## DATA SUPPLIED

########################################

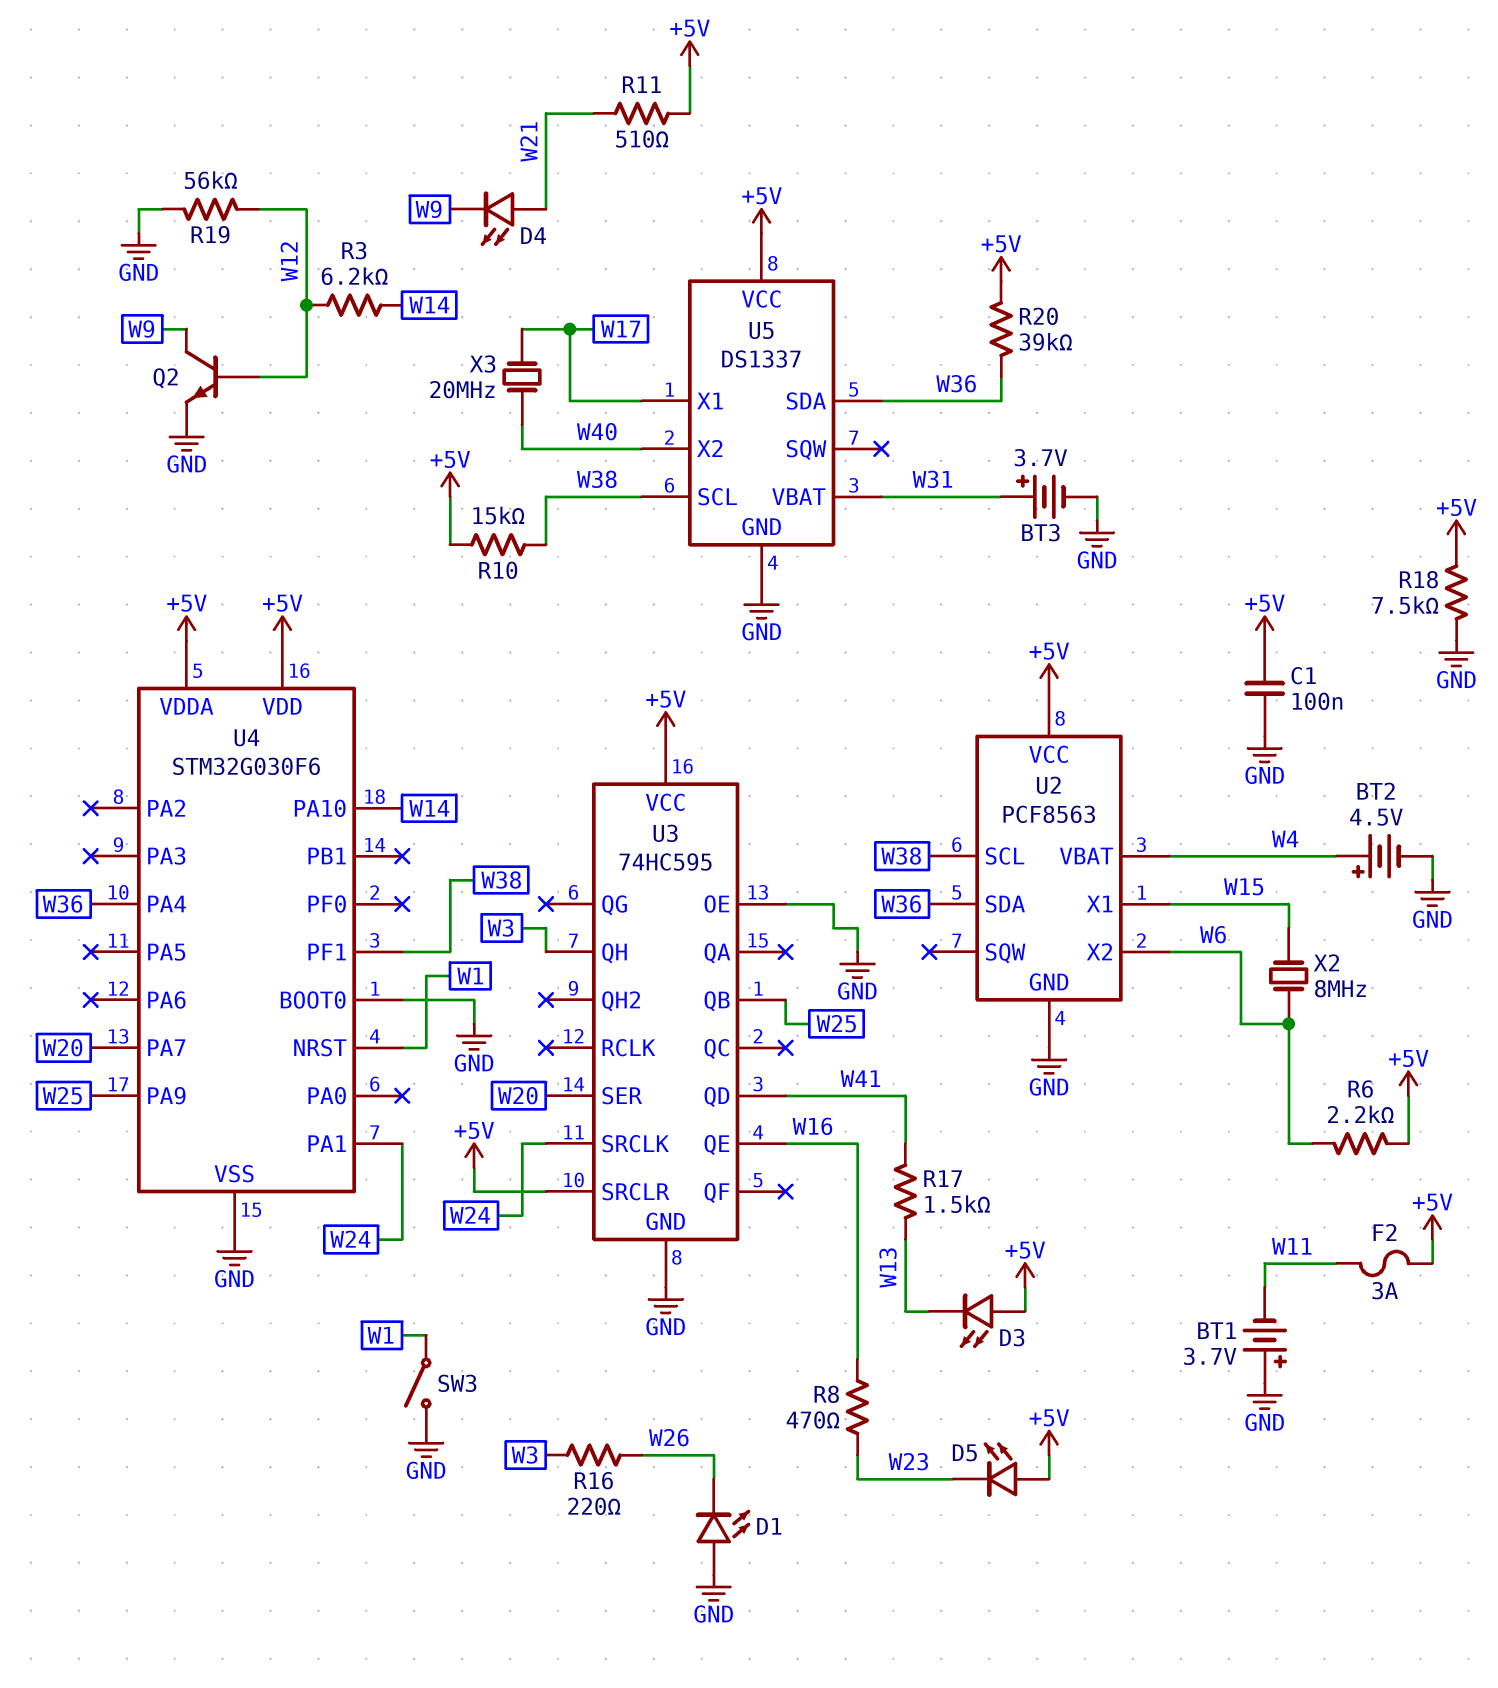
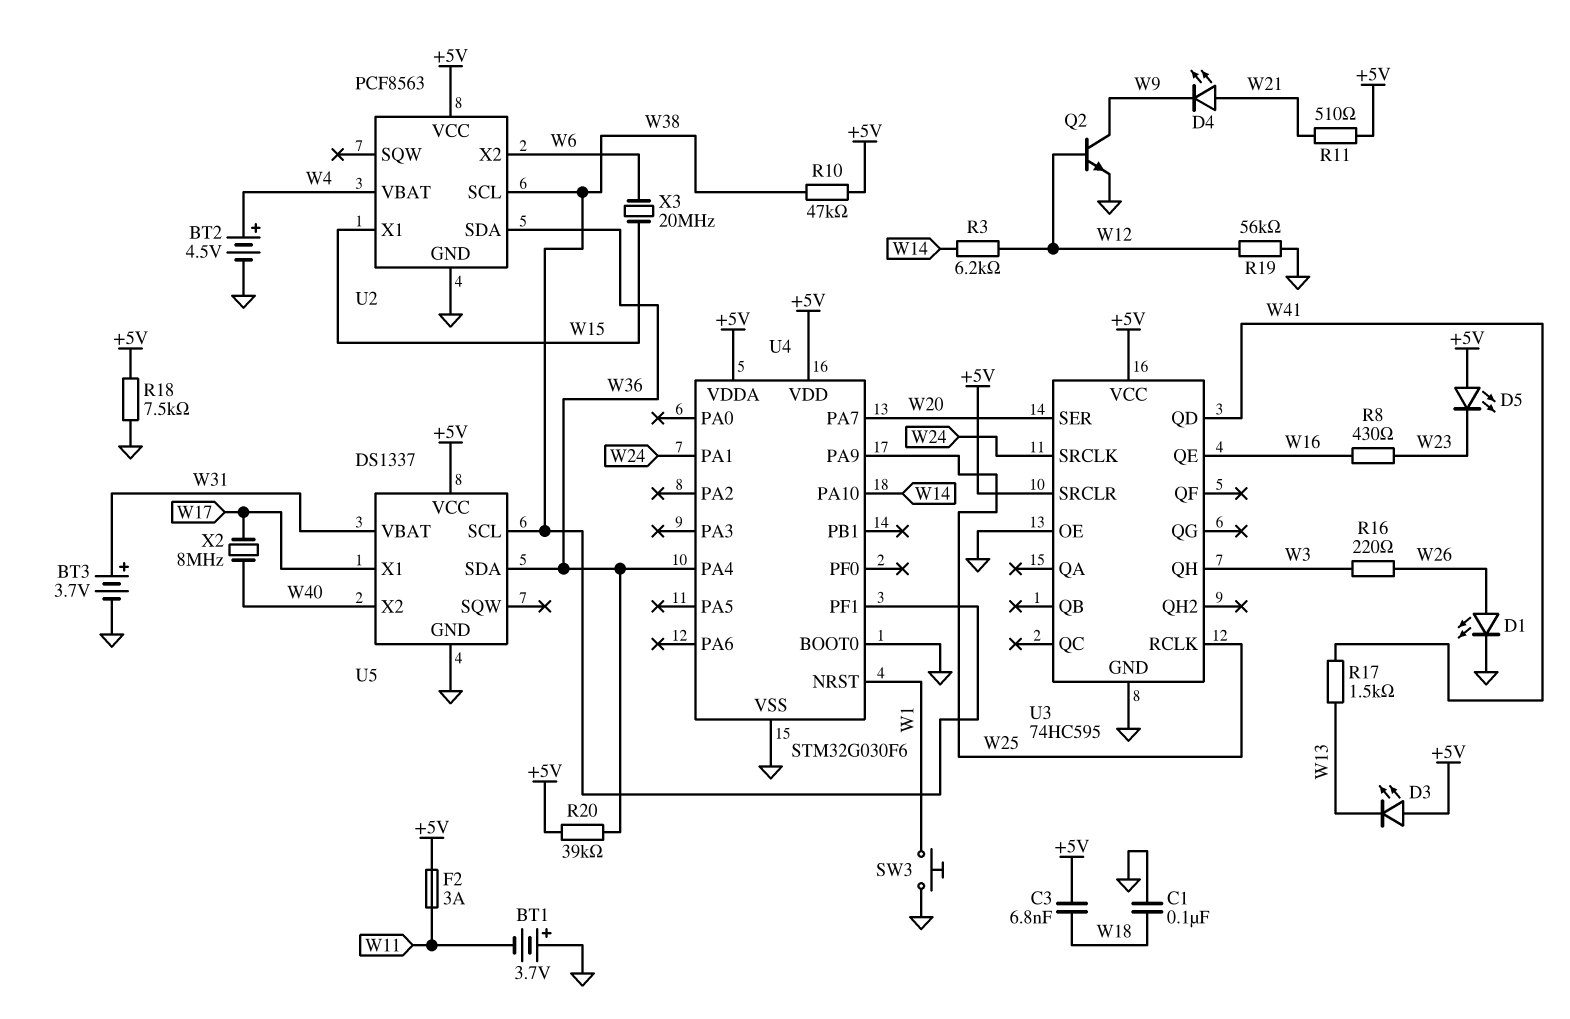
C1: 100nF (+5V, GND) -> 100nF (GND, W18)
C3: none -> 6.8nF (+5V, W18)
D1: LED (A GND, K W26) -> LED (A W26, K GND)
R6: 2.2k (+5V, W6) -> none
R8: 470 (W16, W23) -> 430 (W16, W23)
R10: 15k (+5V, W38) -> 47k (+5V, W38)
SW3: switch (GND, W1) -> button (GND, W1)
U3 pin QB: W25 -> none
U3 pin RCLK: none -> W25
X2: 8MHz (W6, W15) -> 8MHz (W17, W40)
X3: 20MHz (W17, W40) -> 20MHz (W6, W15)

########################################

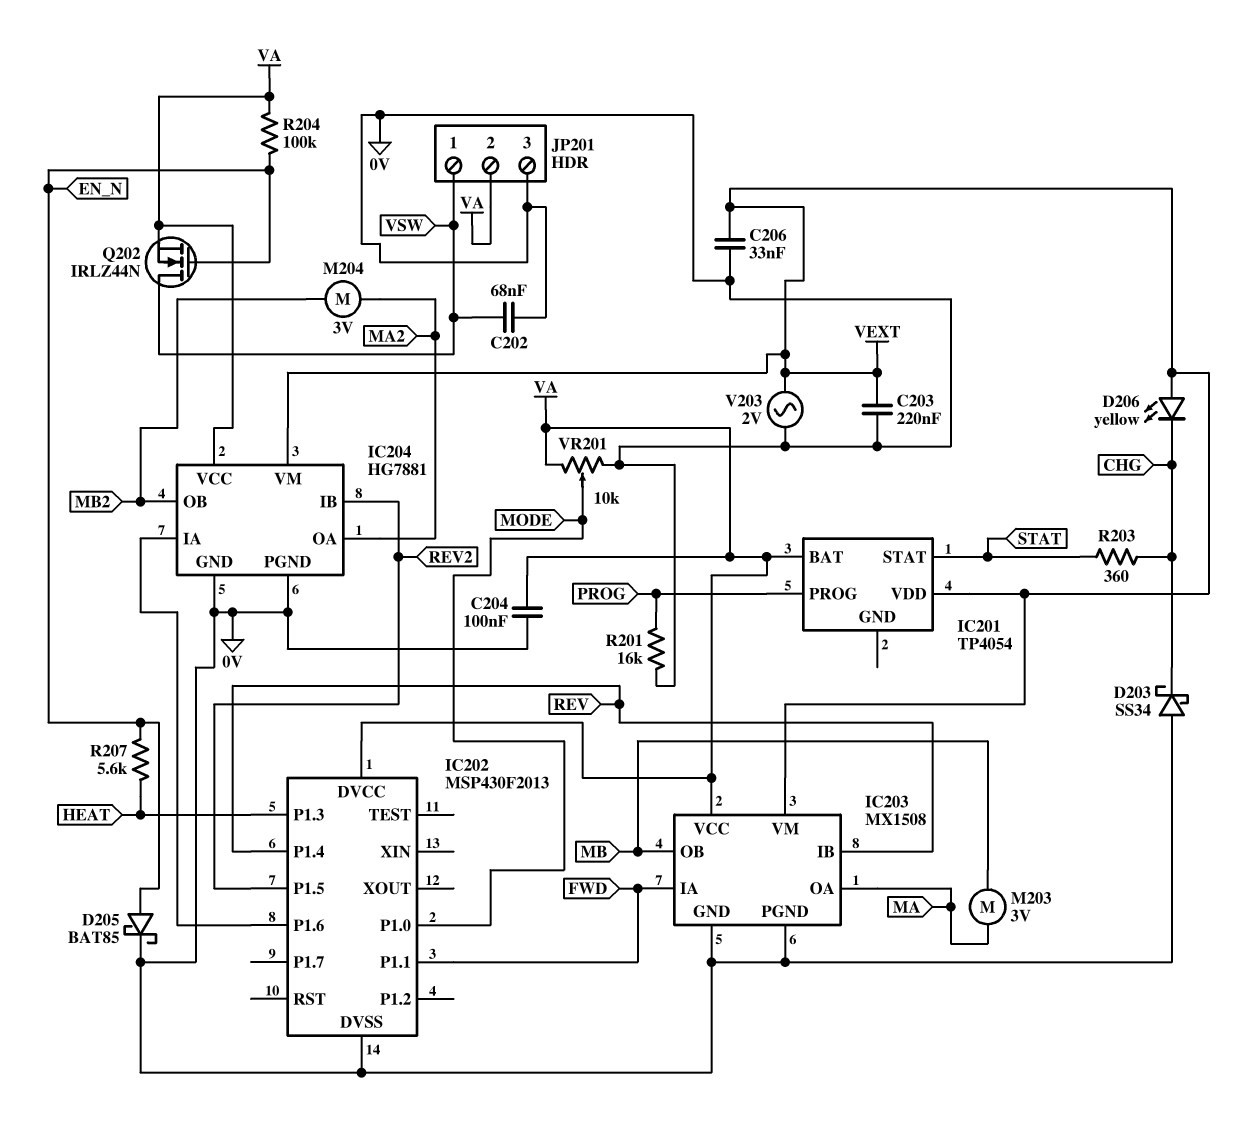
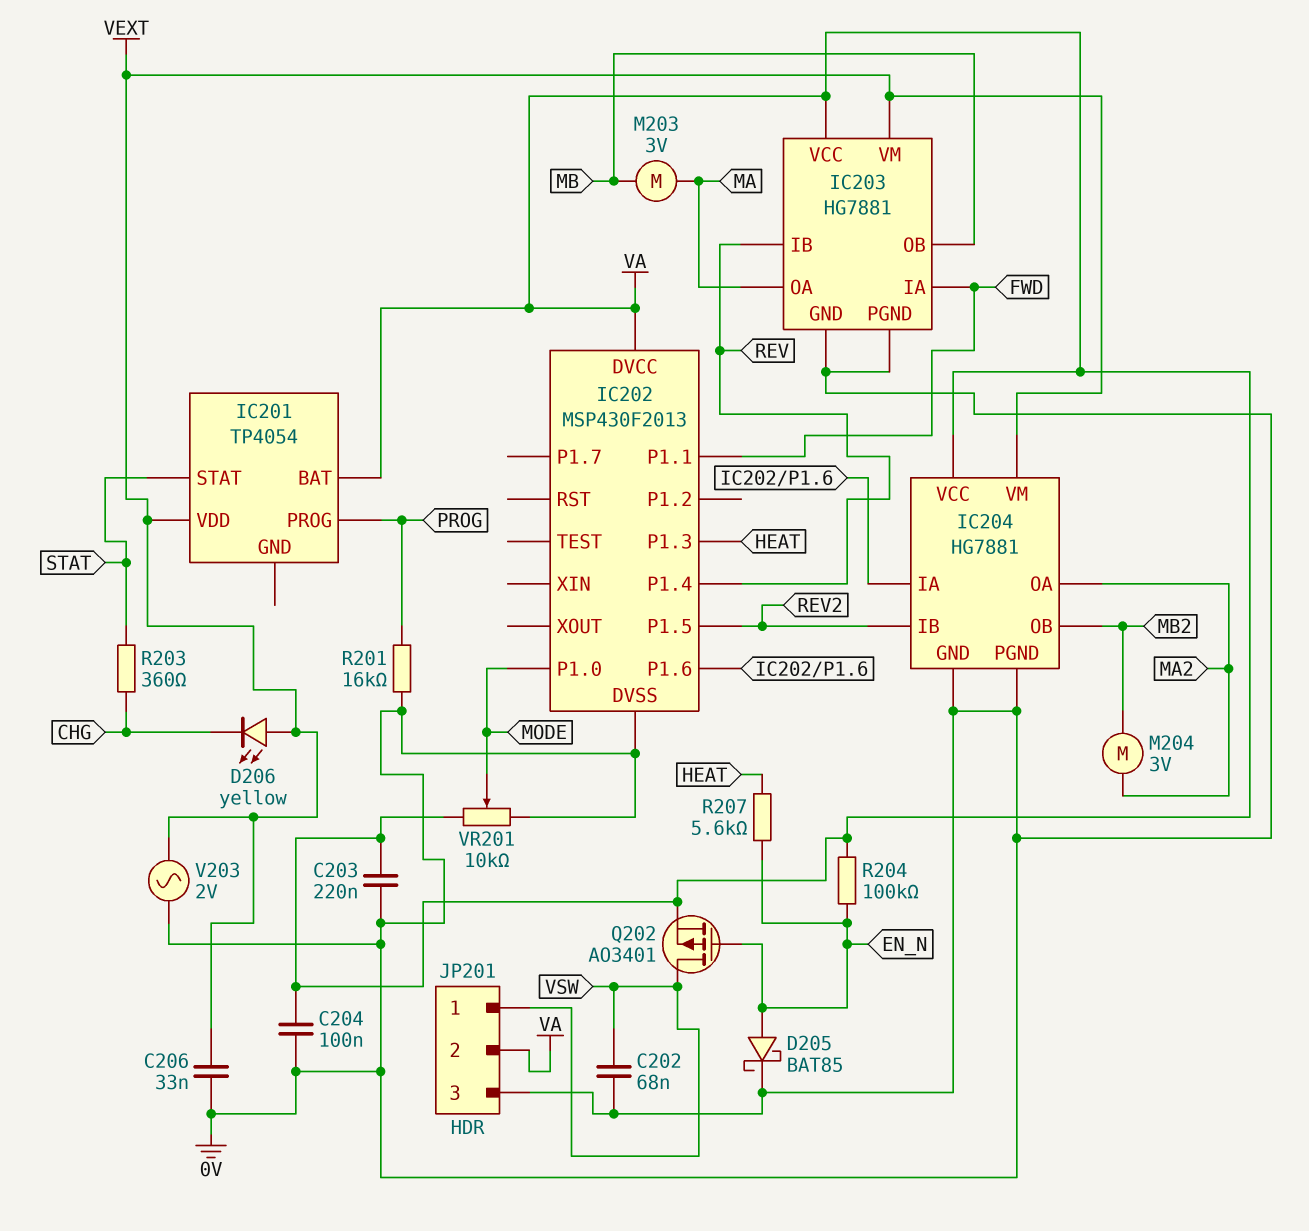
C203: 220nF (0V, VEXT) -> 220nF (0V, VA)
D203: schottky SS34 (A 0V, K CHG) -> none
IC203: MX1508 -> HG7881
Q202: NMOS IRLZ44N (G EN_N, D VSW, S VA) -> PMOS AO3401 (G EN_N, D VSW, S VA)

########################################

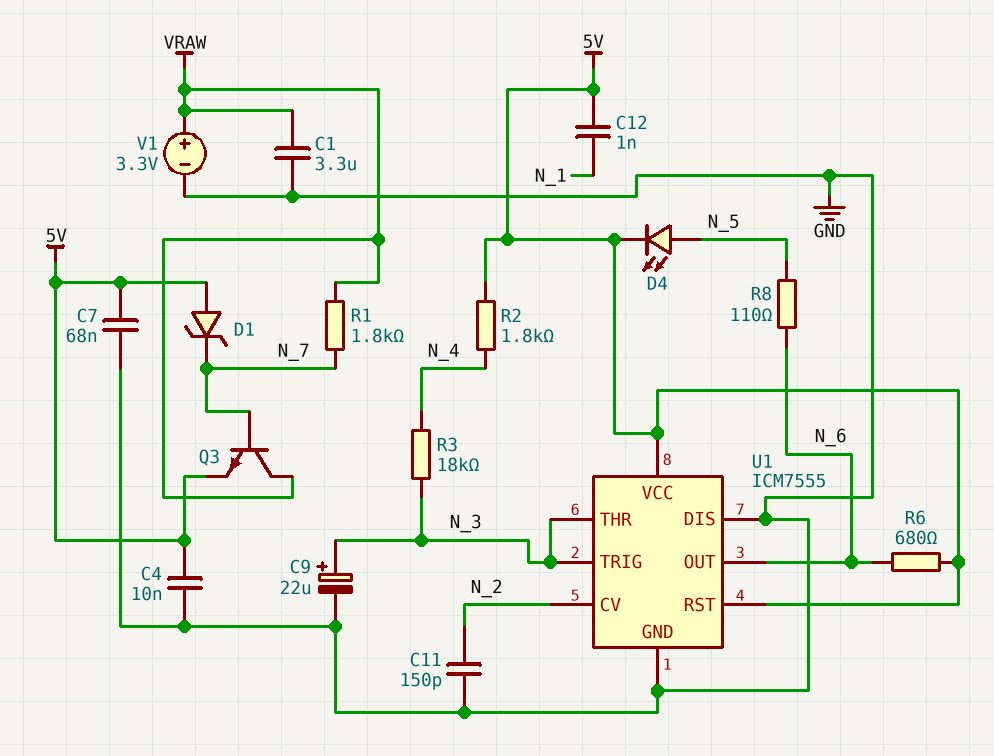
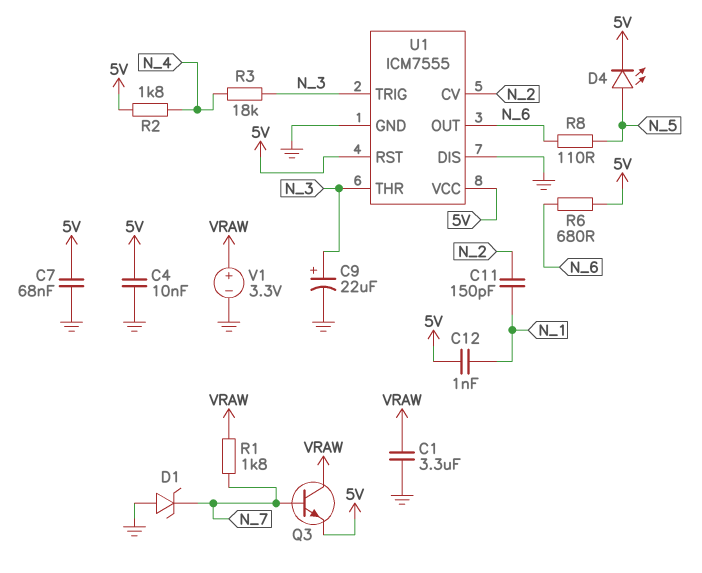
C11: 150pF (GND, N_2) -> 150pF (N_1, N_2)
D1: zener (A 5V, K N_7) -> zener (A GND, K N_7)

########################################

## TASK REQUIREMENTS
All that is wanted is an exact copy of the lines above from the one with "C1: 100nF (+5V, GND) -> 100nF (GND, W18)" through the one with "X3: 20MHz (W17, W40) -> 20MHz (W6, W15)", with both ends included.

## SOLUTION TO THIS EXERCISE
C1: 100nF (+5V, GND) -> 100nF (GND, W18)
C3: none -> 6.8nF (+5V, W18)
D1: LED (A GND, K W26) -> LED (A W26, K GND)
R6: 2.2k (+5V, W6) -> none
R8: 470 (W16, W23) -> 430 (W16, W23)
R10: 15k (+5V, W38) -> 47k (+5V, W38)
SW3: switch (GND, W1) -> button (GND, W1)
U3 pin QB: W25 -> none
U3 pin RCLK: none -> W25
X2: 8MHz (W6, W15) -> 8MHz (W17, W40)
X3: 20MHz (W17, W40) -> 20MHz (W6, W15)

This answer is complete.